Report each line of the entries that includes "slope" by copying it.

***** Source data *****

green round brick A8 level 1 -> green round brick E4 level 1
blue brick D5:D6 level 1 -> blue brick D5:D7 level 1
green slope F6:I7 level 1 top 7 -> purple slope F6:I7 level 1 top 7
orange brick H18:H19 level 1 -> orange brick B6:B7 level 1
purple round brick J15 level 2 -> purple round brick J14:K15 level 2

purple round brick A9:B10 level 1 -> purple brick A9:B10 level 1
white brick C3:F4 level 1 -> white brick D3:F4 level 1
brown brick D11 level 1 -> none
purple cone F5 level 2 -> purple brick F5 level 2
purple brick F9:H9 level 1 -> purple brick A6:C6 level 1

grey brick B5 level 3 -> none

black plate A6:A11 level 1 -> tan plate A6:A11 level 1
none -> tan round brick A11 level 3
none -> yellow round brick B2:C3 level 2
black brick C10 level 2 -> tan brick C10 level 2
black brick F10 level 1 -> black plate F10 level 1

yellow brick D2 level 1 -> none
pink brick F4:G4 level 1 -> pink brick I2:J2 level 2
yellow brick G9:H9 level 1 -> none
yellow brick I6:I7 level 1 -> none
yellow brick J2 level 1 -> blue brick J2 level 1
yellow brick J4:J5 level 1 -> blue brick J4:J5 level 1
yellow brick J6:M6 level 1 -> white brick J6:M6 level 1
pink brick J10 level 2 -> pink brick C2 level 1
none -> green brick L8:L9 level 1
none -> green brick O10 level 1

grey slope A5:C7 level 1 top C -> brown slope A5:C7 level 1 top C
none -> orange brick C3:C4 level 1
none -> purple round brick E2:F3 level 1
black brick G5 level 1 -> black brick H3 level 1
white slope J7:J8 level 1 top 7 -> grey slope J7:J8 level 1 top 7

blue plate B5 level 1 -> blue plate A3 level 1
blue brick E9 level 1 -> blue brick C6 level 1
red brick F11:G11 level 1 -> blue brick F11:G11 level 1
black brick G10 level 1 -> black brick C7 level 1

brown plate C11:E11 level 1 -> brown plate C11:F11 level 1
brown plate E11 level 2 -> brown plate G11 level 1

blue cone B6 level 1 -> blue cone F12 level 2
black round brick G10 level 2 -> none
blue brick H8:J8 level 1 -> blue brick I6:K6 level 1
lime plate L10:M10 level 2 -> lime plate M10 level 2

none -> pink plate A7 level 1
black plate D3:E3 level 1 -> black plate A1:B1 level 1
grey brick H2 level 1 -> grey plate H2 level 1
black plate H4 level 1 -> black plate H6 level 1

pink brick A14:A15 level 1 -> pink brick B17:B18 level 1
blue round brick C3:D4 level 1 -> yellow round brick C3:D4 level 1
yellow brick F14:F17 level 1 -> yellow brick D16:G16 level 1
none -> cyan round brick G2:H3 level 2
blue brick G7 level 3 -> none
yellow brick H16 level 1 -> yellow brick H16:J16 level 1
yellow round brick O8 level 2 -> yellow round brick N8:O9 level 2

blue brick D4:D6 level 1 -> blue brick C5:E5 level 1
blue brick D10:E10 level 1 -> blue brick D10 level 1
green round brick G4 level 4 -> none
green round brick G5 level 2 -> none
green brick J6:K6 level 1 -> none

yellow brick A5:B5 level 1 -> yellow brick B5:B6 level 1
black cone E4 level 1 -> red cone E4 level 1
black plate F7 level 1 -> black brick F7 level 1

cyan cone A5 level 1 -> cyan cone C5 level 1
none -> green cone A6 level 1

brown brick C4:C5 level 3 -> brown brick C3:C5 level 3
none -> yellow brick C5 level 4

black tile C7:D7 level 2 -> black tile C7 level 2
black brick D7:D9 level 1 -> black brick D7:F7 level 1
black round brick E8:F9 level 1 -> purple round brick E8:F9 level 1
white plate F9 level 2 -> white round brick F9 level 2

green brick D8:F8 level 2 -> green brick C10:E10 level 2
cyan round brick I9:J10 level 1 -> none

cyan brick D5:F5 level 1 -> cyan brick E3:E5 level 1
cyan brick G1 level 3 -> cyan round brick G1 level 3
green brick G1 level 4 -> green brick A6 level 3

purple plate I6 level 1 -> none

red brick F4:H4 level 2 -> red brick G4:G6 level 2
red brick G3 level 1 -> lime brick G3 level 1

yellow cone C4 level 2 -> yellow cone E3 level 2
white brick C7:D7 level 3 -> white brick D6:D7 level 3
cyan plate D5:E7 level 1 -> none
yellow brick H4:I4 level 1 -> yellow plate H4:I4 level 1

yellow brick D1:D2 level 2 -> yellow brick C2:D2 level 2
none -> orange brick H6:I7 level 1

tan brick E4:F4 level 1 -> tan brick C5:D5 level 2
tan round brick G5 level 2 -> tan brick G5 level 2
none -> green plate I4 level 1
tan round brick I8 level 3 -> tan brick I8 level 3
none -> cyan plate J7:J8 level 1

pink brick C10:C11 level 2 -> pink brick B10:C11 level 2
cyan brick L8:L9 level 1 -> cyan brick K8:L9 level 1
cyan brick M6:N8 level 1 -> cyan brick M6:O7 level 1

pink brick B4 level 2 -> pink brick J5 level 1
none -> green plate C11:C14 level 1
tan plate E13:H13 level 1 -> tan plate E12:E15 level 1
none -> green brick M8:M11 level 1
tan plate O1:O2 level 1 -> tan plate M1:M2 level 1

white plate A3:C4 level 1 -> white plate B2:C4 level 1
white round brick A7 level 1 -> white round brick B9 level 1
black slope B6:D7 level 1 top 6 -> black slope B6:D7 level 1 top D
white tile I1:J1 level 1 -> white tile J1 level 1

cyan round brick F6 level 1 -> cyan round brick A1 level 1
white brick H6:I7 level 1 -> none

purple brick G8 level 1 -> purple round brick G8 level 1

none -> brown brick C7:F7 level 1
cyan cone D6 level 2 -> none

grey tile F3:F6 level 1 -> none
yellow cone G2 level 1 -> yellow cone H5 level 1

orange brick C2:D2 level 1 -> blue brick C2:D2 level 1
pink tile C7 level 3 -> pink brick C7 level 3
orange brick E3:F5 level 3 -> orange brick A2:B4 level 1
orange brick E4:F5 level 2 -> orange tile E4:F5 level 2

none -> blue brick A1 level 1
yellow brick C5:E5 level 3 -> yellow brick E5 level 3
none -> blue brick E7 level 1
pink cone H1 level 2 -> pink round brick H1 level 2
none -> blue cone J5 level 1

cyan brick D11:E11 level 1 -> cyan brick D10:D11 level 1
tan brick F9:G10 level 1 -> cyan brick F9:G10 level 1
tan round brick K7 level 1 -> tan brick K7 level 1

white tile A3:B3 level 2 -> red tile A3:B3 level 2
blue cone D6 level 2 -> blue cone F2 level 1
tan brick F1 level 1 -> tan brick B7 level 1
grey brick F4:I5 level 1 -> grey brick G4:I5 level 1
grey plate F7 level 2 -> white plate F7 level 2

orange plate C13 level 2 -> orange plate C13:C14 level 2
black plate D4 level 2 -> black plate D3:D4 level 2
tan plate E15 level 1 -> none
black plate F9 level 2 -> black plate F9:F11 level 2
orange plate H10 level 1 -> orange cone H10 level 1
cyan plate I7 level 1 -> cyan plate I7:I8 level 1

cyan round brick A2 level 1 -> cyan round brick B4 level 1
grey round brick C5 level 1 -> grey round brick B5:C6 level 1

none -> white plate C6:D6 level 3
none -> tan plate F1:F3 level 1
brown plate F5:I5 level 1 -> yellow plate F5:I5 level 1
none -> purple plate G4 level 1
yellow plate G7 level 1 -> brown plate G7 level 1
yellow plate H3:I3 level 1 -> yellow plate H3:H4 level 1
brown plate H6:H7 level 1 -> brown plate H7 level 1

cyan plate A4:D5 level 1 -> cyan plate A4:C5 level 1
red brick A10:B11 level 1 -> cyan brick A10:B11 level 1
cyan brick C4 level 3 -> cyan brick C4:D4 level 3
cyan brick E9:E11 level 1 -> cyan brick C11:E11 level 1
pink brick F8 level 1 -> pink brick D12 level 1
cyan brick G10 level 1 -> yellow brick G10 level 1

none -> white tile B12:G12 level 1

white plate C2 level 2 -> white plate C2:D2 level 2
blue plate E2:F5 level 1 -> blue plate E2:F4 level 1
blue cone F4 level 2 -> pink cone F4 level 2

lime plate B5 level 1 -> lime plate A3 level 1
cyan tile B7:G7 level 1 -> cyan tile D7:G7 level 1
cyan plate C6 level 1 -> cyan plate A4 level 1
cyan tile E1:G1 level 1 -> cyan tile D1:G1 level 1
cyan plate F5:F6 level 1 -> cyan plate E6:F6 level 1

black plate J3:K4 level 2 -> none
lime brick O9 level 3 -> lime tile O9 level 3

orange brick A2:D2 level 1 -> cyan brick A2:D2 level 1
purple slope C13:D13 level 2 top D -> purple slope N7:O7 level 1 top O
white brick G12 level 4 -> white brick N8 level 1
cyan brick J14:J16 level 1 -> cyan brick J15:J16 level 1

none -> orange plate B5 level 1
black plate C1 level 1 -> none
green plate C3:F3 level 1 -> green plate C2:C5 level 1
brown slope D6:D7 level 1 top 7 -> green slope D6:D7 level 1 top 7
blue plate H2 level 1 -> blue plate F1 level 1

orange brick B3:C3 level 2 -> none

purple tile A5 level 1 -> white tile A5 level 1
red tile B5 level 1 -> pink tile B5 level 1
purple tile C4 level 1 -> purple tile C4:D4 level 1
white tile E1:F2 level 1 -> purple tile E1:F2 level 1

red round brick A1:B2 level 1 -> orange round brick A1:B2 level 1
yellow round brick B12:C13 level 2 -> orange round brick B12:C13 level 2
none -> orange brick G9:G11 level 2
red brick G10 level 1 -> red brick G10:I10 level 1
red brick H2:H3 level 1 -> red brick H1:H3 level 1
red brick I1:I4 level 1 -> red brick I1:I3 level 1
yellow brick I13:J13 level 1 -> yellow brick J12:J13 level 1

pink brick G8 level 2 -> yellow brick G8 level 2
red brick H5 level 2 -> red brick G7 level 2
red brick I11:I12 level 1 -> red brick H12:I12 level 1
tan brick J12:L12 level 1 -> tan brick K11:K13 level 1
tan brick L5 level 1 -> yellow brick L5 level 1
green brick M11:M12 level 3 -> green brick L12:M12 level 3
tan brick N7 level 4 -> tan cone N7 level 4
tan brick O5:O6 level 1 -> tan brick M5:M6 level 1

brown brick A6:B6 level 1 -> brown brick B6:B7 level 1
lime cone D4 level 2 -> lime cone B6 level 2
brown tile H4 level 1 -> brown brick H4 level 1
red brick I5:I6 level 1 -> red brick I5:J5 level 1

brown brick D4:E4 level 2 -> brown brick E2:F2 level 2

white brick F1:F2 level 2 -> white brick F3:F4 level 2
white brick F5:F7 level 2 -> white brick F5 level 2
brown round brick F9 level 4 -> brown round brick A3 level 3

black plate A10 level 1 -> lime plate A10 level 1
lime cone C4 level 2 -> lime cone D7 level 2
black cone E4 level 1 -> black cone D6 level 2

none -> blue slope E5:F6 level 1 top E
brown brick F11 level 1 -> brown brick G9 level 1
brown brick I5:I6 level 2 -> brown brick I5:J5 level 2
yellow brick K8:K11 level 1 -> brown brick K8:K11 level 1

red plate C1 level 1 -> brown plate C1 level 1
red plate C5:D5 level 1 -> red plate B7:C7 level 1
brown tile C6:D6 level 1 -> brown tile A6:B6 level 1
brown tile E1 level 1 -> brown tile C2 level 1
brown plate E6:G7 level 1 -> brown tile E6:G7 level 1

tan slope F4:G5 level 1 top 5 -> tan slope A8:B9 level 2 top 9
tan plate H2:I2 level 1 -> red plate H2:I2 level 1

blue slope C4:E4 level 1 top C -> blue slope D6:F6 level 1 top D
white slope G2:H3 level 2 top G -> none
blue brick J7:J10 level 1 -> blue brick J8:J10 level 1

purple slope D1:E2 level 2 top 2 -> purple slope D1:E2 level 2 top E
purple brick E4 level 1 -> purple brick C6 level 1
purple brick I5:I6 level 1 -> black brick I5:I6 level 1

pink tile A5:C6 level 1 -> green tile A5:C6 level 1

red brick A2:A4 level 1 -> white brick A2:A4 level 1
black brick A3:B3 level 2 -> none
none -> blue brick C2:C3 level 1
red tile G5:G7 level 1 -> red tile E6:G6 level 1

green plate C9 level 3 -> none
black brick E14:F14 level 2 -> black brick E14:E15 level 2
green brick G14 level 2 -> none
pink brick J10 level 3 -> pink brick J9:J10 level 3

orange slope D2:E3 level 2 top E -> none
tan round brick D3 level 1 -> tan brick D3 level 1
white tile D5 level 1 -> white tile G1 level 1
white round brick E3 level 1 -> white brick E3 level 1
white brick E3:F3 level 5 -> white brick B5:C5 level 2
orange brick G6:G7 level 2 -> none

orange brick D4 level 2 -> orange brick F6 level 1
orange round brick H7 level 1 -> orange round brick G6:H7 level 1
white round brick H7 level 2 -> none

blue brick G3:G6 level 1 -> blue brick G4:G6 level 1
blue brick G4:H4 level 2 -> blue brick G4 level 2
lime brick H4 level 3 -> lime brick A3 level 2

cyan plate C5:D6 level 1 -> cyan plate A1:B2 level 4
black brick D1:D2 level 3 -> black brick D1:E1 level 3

*****

• Solution for this exercise:
green slope F6:I7 level 1 top 7 -> purple slope F6:I7 level 1 top 7
grey slope A5:C7 level 1 top C -> brown slope A5:C7 level 1 top C
white slope J7:J8 level 1 top 7 -> grey slope J7:J8 level 1 top 7
black slope B6:D7 level 1 top 6 -> black slope B6:D7 level 1 top D
purple slope C13:D13 level 2 top D -> purple slope N7:O7 level 1 top O
brown slope D6:D7 level 1 top 7 -> green slope D6:D7 level 1 top 7
none -> blue slope E5:F6 level 1 top E
tan slope F4:G5 level 1 top 5 -> tan slope A8:B9 level 2 top 9
blue slope C4:E4 level 1 top C -> blue slope D6:F6 level 1 top D
white slope G2:H3 level 2 top G -> none
purple slope D1:E2 level 2 top 2 -> purple slope D1:E2 level 2 top E
orange slope D2:E3 level 2 top E -> none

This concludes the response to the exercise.